### YOUR INSTRUCTIONS
Below is a listing. Write out exactly its lines between the one holding "BT2 pin RXD: 10 -> 7" and the one holding "RADIO1 pin CSN: 9 -> 4", inclusive.

== MATERIAL FOR THE TASK ==

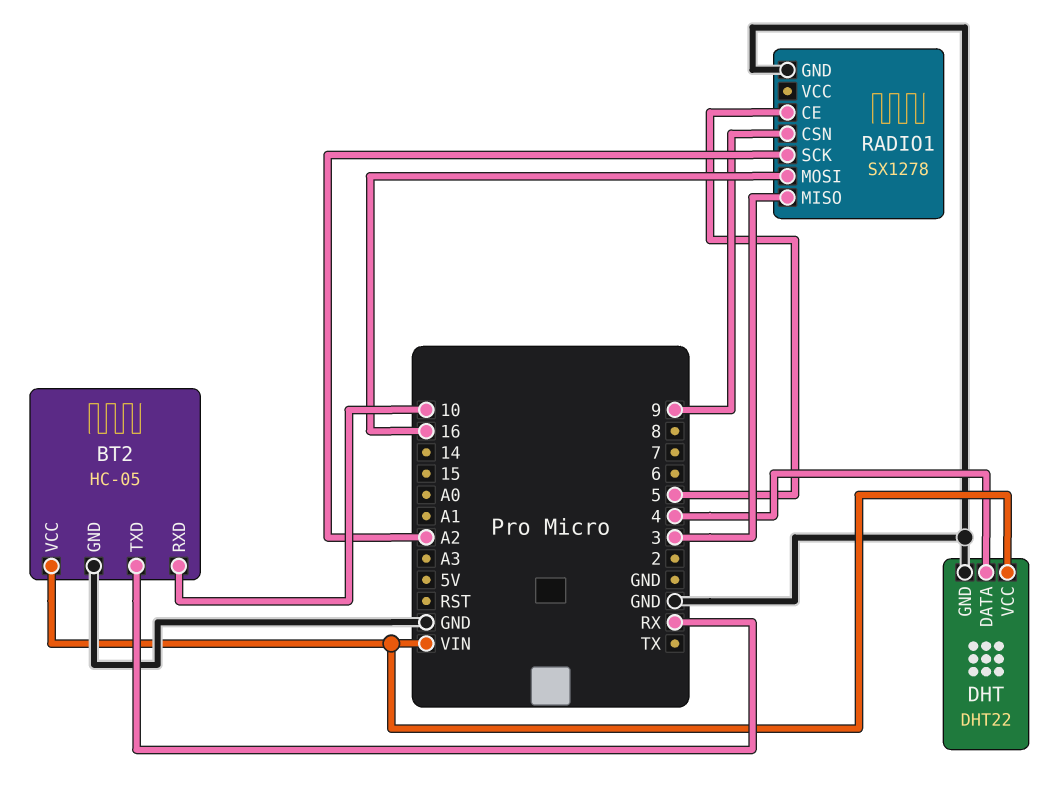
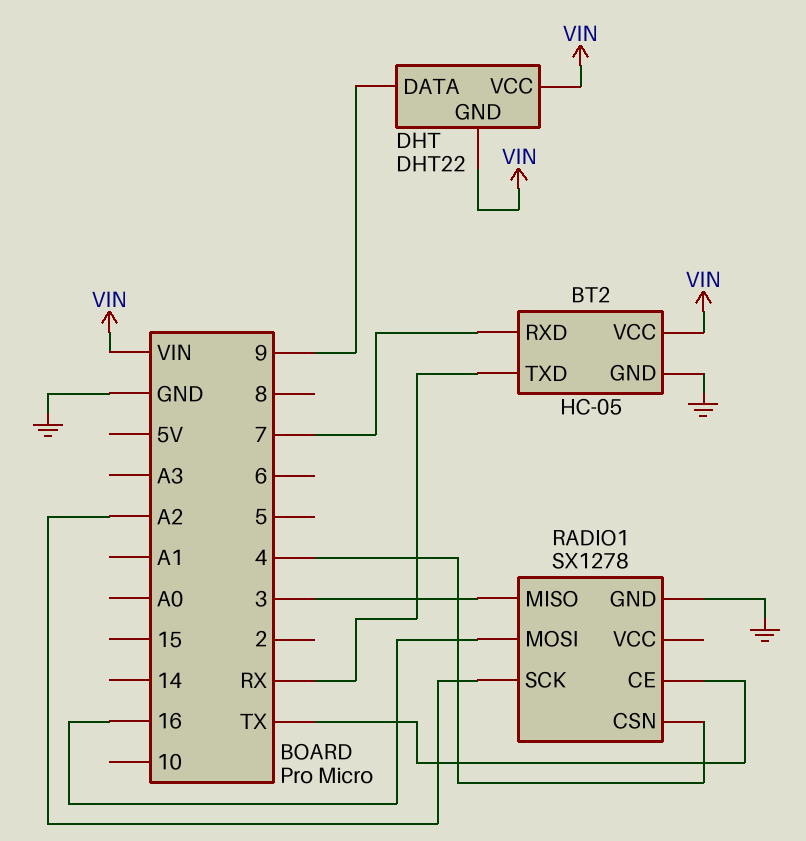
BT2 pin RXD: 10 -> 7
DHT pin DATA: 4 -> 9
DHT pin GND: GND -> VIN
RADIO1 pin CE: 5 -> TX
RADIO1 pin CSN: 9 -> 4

===
== MATERIAL FOR THE TASK ==

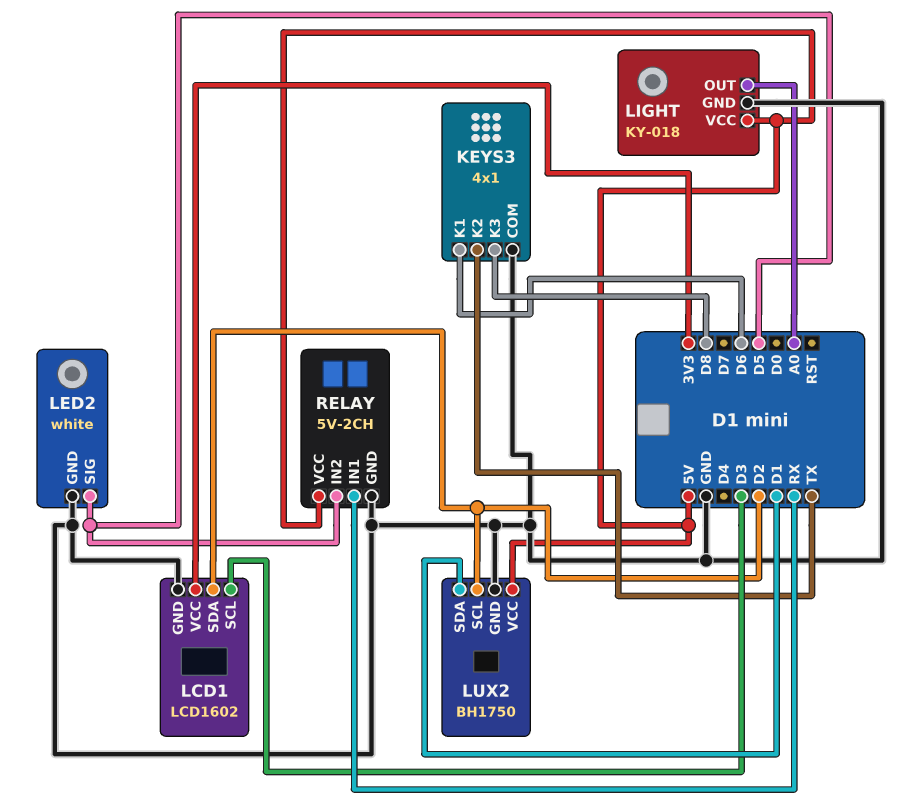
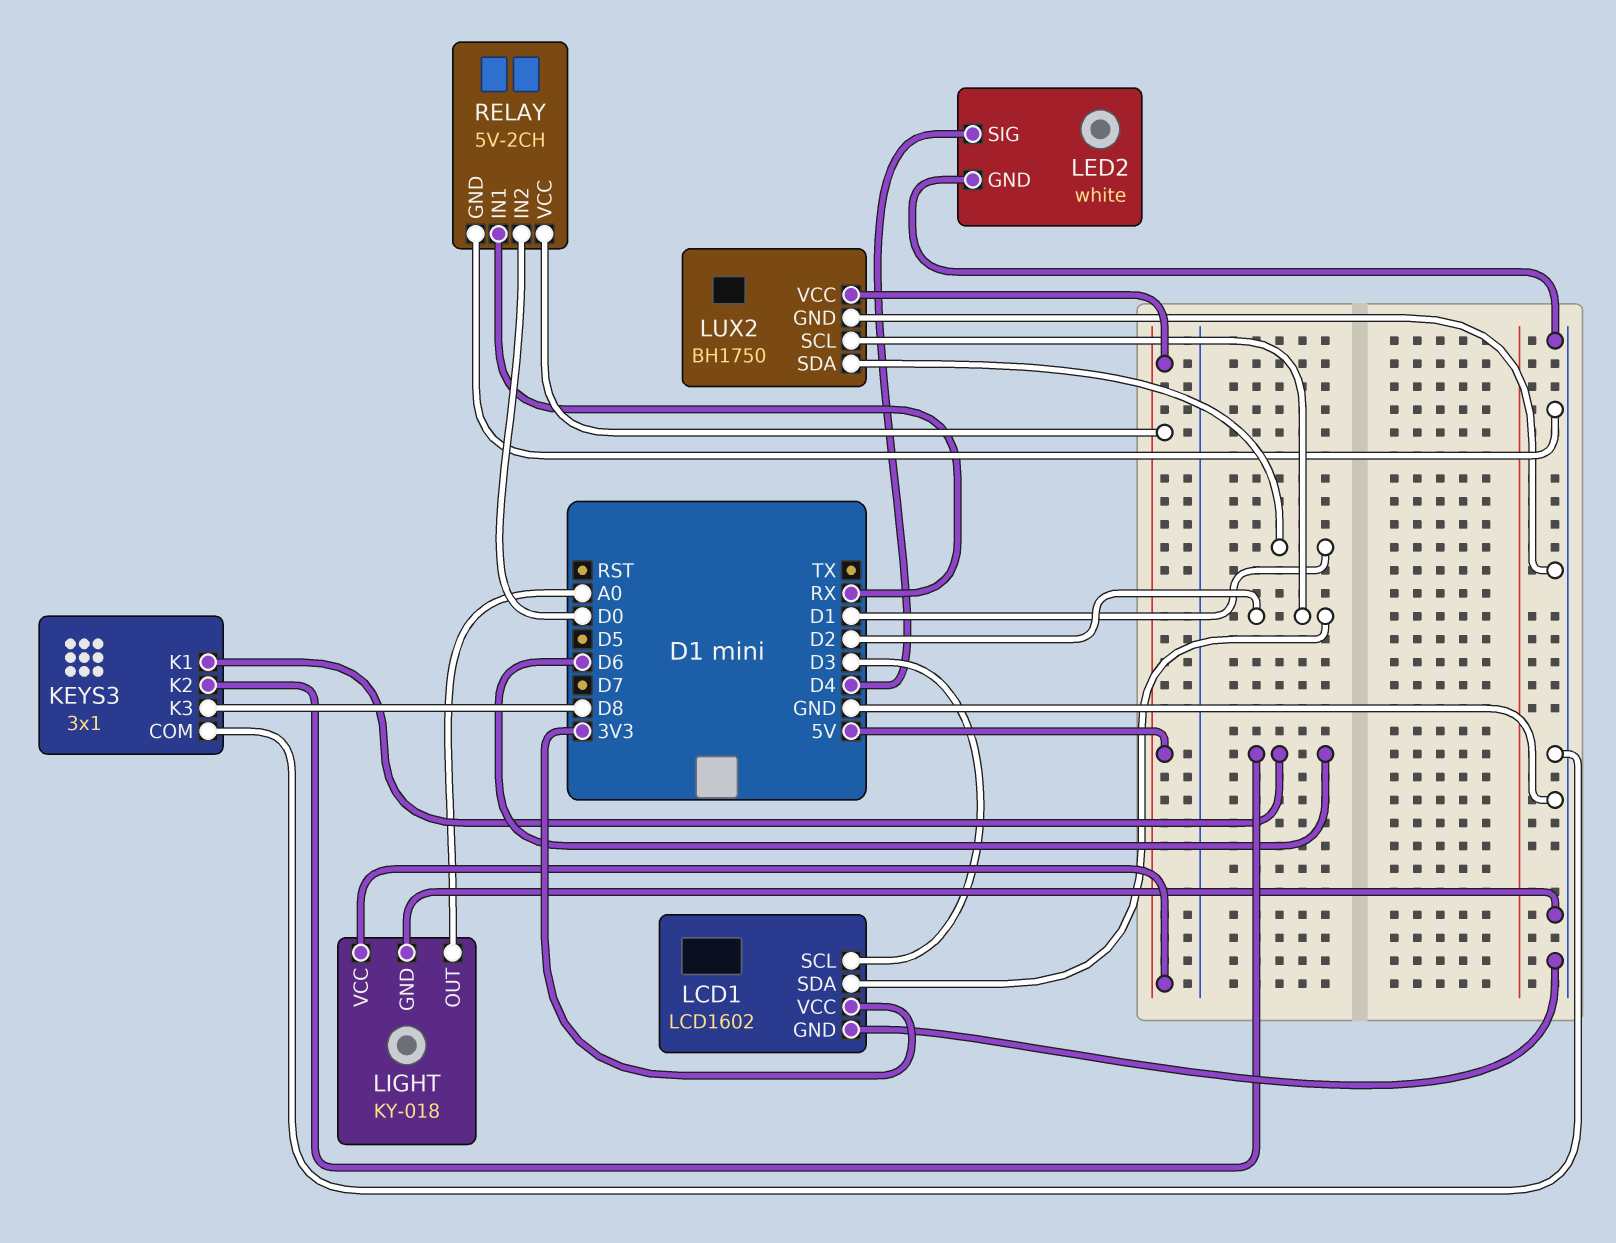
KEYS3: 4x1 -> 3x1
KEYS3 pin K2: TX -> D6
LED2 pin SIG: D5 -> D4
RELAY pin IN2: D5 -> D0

===

### TASK RESULT
BT2 pin RXD: 10 -> 7
DHT pin DATA: 4 -> 9
DHT pin GND: GND -> VIN
RADIO1 pin CE: 5 -> TX
RADIO1 pin CSN: 9 -> 4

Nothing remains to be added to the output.